Start of GIVEN ENTRIES
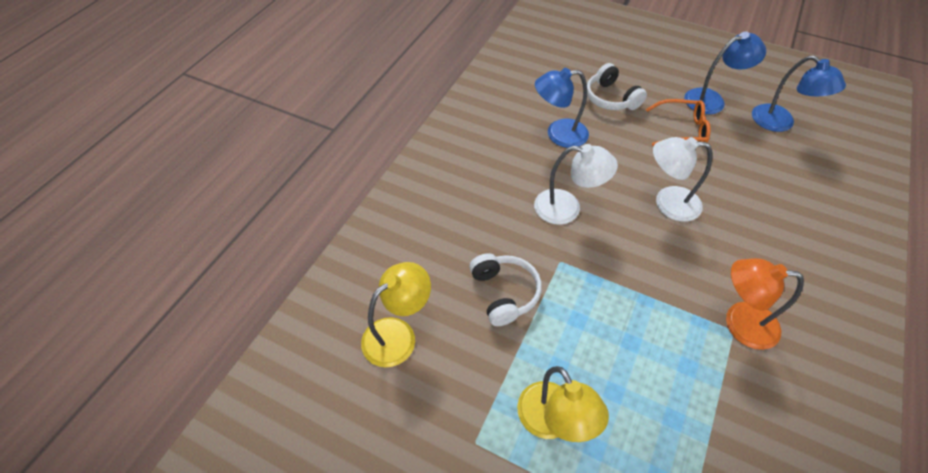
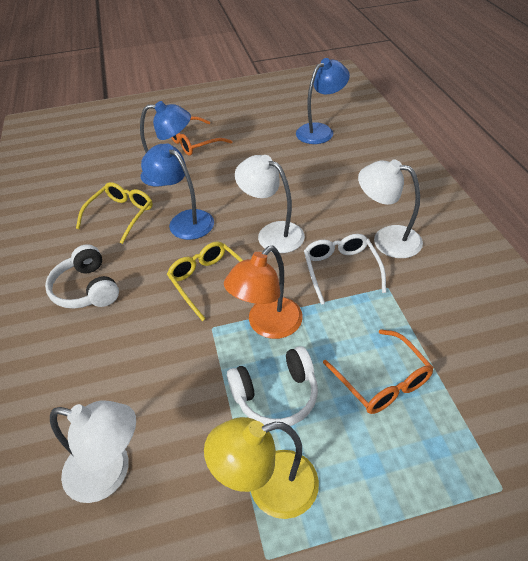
orange glasses: 1 -> 2
white glasses: 0 -> 1
white lamp: 2 -> 3
yellow glasses: 0 -> 2
yellow lamp: 2 -> 1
End of GIVEN ENTRIES
_TASK INSTRUCTIONS_
Could you restate each record word for word, keeping the pictures out?

_RESPONSE BELOW_
orange glasses: 1 -> 2
white glasses: 0 -> 1
white lamp: 2 -> 3
yellow glasses: 0 -> 2
yellow lamp: 2 -> 1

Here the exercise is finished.